Set exercise
State how many lines in the data below contain the string 'single'. Reply with the number alone.
=======
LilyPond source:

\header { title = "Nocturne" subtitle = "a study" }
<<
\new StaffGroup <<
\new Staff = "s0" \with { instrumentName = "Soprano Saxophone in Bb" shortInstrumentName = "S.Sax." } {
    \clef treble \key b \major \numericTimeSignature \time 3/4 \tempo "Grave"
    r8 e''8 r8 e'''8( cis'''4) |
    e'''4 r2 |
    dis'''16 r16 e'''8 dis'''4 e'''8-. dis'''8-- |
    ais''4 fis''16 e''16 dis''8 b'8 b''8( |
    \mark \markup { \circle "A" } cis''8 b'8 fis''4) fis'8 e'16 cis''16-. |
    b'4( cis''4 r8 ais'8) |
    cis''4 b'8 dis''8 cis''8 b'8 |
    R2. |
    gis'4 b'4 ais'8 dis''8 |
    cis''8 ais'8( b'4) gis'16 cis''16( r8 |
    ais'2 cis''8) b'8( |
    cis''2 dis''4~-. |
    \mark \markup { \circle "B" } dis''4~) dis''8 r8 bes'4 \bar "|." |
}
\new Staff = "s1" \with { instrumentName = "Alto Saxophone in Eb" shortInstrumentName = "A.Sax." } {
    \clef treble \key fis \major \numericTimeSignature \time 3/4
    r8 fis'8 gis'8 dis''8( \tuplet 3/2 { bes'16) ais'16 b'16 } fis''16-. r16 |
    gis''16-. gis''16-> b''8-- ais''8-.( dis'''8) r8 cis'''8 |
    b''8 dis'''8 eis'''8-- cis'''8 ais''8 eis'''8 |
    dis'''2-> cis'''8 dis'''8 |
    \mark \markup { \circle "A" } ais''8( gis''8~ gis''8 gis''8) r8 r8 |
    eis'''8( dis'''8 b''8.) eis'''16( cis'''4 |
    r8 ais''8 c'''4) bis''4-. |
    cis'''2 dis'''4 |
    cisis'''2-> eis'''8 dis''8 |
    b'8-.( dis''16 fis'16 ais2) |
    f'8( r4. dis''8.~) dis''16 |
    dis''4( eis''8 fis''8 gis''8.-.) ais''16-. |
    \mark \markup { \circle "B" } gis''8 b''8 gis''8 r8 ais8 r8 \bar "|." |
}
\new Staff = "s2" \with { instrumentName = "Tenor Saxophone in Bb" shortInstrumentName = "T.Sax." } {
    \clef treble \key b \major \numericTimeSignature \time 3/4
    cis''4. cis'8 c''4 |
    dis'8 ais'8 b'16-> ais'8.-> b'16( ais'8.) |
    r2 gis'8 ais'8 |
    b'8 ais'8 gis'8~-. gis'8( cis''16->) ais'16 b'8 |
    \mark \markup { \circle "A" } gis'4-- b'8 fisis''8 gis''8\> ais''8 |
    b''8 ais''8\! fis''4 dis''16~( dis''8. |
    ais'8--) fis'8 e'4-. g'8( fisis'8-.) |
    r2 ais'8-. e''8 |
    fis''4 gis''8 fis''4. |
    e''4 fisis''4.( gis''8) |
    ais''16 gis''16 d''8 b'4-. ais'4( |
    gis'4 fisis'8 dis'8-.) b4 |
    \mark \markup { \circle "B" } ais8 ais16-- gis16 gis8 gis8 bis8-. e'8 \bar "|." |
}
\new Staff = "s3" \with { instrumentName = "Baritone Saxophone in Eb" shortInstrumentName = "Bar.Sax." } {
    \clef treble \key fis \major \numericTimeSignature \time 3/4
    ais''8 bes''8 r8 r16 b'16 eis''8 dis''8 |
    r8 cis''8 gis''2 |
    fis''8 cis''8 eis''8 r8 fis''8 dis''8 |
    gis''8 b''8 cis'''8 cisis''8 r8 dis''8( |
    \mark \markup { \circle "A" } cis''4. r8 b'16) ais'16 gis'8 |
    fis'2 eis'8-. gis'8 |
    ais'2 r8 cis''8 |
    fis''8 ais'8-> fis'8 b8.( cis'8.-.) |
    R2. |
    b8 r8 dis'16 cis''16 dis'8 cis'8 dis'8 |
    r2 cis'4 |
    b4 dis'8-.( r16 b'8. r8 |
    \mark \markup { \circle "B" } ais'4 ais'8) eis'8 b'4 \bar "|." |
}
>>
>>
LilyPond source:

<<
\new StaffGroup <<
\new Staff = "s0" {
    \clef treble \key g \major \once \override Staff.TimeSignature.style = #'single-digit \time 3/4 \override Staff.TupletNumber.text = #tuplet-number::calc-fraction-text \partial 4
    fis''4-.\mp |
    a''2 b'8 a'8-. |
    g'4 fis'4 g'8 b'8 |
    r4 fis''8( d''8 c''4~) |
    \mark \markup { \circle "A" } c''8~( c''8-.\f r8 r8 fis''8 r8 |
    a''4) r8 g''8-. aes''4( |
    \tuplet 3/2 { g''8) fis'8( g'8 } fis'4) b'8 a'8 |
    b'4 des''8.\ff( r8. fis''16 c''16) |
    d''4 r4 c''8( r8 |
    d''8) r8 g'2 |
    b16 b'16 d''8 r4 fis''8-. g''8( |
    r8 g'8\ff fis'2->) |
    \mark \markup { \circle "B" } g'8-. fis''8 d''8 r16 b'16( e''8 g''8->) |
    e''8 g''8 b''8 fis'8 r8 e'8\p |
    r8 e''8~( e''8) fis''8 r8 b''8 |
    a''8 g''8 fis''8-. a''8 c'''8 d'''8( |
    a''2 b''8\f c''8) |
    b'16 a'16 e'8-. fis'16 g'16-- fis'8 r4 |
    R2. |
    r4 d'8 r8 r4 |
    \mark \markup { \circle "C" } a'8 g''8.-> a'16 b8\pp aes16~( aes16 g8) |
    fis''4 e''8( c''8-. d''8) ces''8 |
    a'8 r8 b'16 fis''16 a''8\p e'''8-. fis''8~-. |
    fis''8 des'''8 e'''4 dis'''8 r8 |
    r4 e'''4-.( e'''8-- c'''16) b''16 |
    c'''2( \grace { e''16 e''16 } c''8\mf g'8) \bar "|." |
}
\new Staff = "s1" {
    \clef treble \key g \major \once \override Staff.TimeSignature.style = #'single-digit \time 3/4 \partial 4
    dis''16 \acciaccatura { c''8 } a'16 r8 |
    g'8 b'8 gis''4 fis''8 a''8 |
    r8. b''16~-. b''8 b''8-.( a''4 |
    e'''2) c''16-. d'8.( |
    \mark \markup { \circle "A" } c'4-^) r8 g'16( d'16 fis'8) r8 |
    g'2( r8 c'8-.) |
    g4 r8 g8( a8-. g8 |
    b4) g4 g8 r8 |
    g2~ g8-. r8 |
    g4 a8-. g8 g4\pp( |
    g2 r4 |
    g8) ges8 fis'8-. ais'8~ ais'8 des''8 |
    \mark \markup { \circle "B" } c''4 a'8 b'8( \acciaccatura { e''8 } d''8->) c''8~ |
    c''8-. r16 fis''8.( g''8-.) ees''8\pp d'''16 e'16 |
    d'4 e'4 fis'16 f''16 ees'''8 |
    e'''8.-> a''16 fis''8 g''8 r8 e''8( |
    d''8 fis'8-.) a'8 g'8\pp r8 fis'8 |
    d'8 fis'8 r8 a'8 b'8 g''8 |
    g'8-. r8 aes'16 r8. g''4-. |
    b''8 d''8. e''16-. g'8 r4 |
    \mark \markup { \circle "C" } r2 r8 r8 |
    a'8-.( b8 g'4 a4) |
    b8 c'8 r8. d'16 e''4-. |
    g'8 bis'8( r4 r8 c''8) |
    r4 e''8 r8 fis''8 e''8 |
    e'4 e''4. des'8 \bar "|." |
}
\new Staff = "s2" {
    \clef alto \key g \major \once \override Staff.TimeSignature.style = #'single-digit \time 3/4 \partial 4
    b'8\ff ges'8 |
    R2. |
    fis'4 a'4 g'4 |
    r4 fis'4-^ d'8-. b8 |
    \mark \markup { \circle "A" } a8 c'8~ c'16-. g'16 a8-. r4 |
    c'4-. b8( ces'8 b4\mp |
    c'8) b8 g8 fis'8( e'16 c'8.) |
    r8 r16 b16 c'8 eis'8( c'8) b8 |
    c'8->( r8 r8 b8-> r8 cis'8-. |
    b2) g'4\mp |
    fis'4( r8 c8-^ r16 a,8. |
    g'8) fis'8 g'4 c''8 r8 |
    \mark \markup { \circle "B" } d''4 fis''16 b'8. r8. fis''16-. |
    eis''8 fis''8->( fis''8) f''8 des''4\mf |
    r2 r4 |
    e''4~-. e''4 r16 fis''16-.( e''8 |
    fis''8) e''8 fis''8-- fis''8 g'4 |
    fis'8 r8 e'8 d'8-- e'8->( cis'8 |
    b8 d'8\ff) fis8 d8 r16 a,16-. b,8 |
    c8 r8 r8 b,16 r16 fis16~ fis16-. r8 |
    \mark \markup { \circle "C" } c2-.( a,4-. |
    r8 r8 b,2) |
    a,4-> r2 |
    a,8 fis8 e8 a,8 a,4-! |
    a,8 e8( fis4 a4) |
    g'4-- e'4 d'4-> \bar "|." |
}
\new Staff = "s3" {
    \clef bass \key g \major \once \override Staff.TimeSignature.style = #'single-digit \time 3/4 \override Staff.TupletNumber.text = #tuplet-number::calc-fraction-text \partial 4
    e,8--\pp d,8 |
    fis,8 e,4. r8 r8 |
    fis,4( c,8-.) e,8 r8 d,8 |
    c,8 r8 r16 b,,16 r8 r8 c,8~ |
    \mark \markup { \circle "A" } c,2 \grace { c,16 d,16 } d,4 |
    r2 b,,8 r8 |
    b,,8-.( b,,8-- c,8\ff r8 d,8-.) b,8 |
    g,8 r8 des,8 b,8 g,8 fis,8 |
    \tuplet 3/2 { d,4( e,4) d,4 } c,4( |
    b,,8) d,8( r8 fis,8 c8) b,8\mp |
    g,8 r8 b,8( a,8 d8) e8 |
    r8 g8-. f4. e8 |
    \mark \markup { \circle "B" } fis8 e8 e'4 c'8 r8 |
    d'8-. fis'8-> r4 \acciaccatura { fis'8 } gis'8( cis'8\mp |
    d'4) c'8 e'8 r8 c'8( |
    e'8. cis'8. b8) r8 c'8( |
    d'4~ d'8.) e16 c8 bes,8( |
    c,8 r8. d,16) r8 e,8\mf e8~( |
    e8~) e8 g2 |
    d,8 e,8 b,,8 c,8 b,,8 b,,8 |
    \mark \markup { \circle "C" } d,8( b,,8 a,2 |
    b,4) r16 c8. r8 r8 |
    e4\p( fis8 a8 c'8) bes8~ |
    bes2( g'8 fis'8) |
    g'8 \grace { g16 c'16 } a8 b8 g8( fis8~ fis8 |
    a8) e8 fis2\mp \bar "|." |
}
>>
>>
=======
Output of the exercise
4